**RECORDS SHOWN:**
[Start of section]

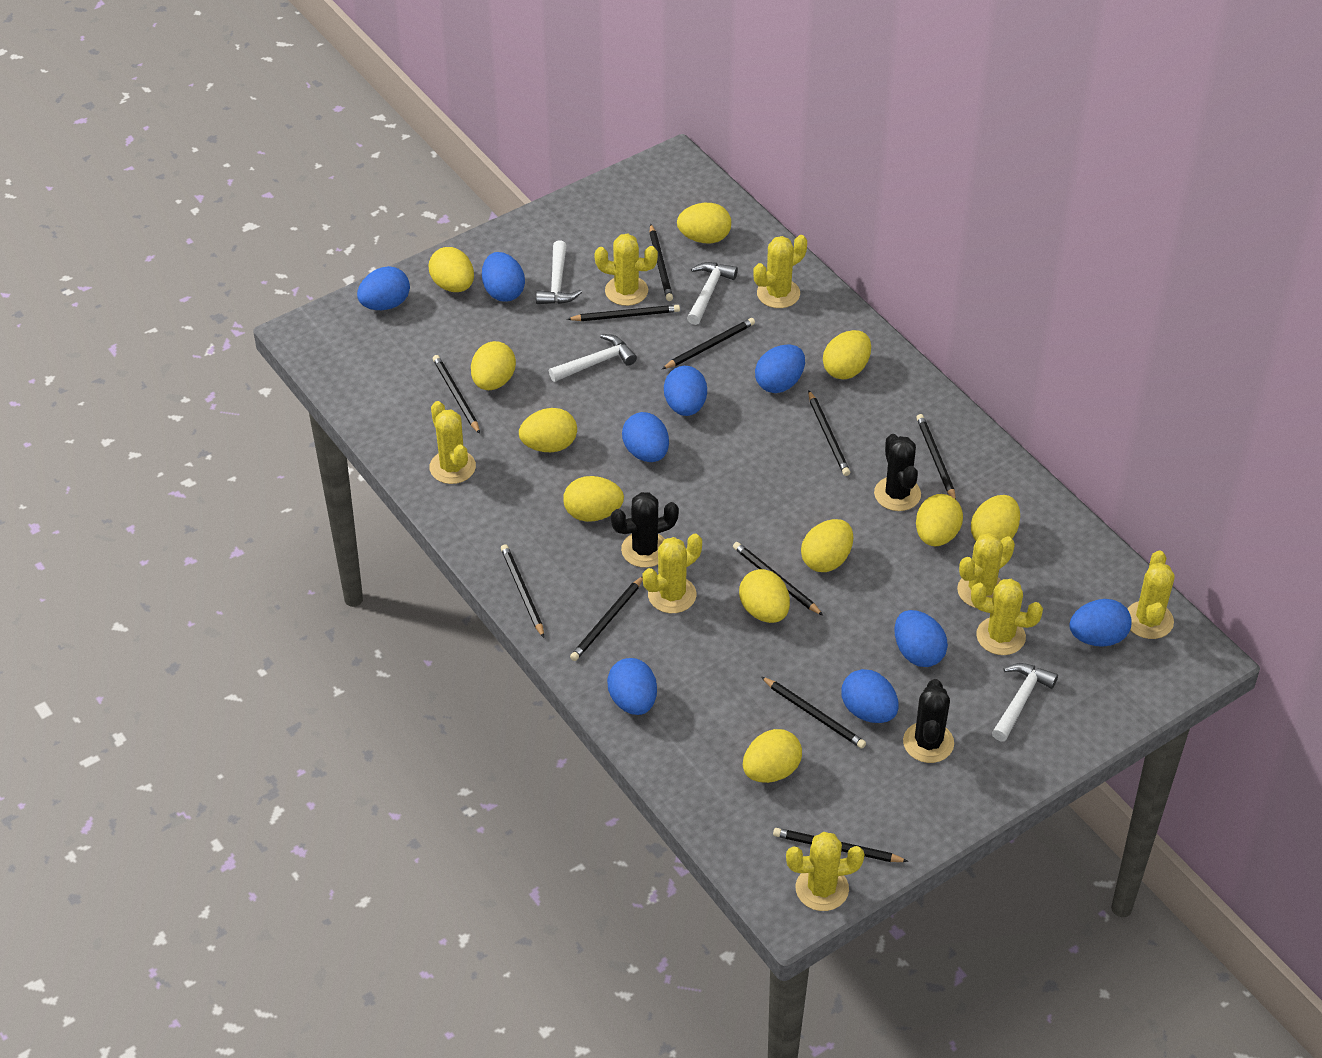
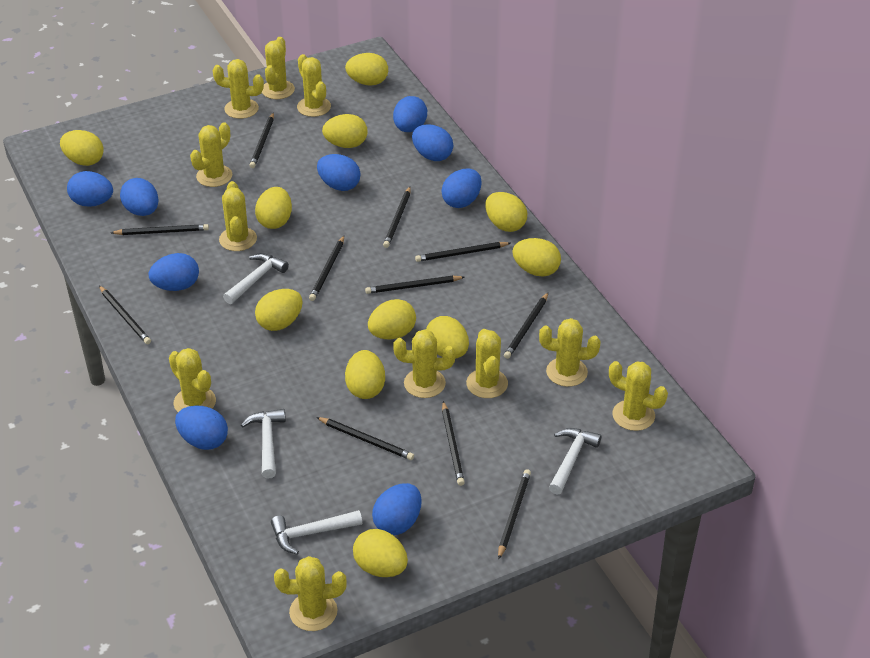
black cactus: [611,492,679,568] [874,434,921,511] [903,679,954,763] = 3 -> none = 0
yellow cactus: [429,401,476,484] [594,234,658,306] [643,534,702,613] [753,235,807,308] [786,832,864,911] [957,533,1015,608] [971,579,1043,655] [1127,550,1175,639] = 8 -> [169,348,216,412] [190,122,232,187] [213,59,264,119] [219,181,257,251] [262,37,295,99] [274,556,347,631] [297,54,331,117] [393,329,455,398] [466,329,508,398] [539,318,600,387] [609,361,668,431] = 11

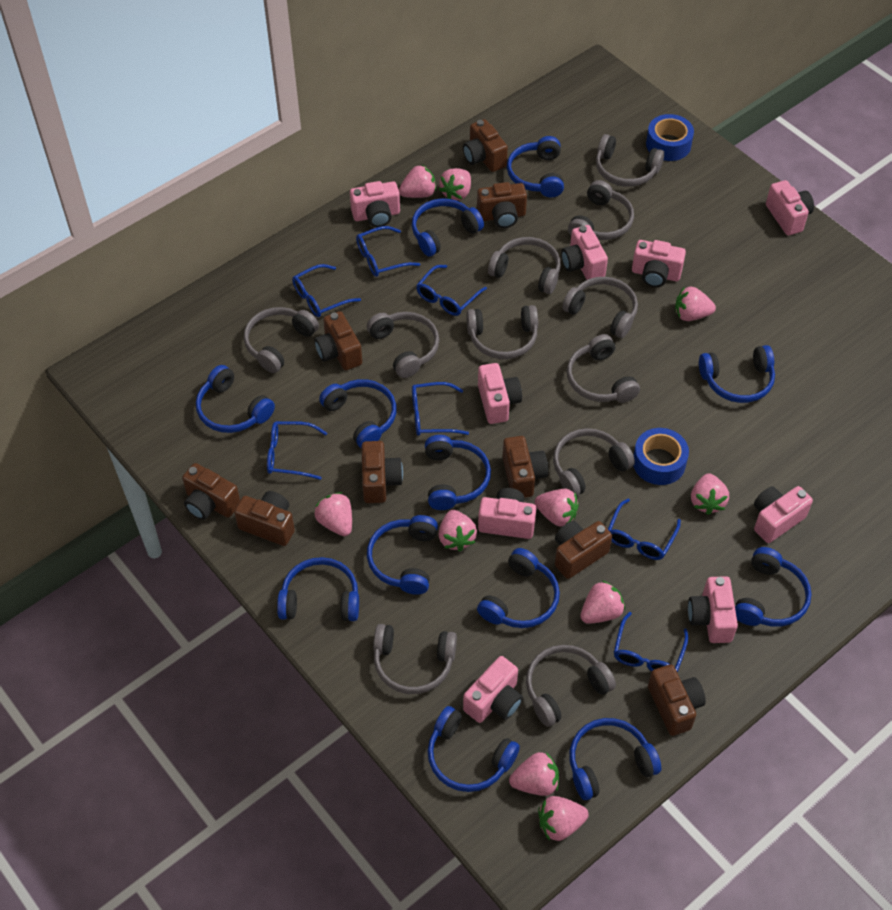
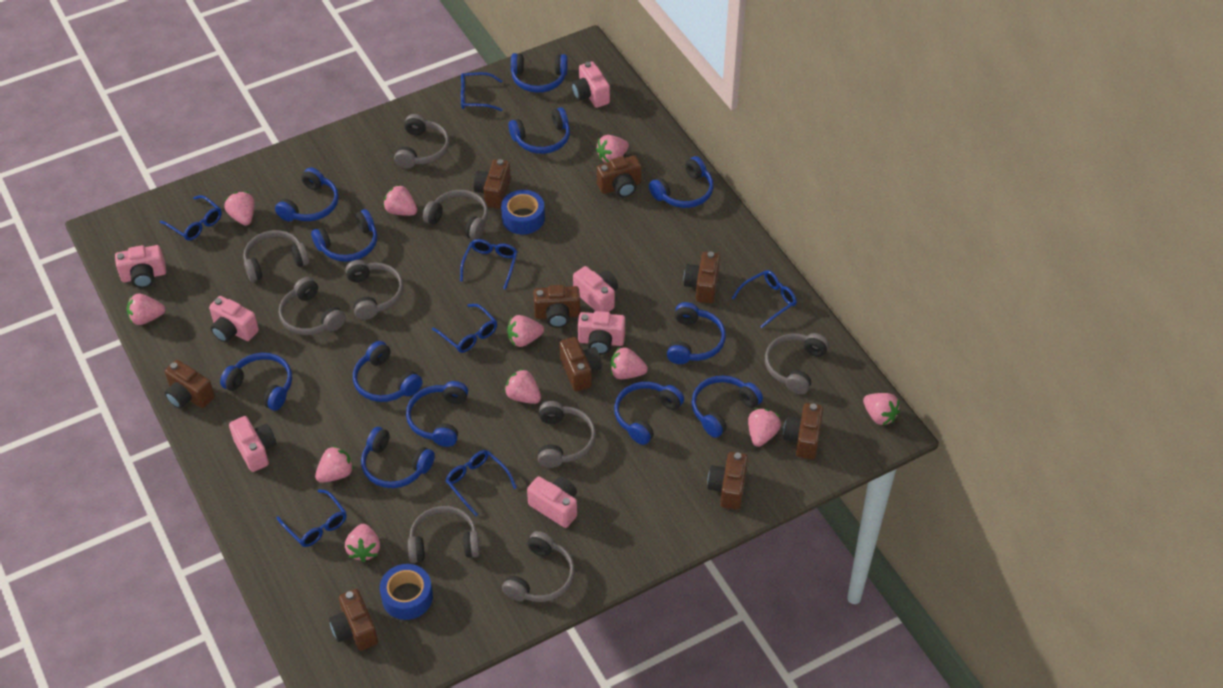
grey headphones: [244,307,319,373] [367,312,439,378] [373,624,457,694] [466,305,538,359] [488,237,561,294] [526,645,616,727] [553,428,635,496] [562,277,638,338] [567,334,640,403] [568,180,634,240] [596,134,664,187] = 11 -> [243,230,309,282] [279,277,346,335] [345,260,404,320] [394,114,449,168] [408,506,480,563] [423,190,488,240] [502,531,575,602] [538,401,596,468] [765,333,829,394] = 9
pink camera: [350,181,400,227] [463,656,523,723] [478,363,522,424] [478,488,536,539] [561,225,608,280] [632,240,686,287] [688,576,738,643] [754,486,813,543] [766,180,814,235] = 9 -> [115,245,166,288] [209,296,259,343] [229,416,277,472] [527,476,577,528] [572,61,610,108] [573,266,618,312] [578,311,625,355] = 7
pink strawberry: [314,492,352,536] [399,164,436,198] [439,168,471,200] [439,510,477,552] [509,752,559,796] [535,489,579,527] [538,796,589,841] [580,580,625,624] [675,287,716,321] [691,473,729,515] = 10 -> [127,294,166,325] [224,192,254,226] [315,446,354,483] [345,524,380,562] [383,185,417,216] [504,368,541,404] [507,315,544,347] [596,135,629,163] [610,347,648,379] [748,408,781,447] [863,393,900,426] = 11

[End of section]

**YOUR OBJECTIVE:** Write out, exactly and with no pictures, the lines of the data from the first through the line containing "yellow cactus: [429,401,476,484]".

**TASK ANSWER:**
black cactus: [611,492,679,568] [874,434,921,511] [903,679,954,763] = 3 -> none = 0
yellow cactus: [429,401,476,484] [594,234,658,306] [643,534,702,613] [753,235,807,308] [786,832,864,911] [957,533,1015,608] [971,579,1043,655] [1127,550,1175,639] = 8 -> [169,348,216,412] [190,122,232,187] [213,59,264,119] [219,181,257,251] [262,37,295,99] [274,556,347,631] [297,54,331,117] [393,329,455,398] [466,329,508,398] [539,318,600,387] [609,361,668,431] = 11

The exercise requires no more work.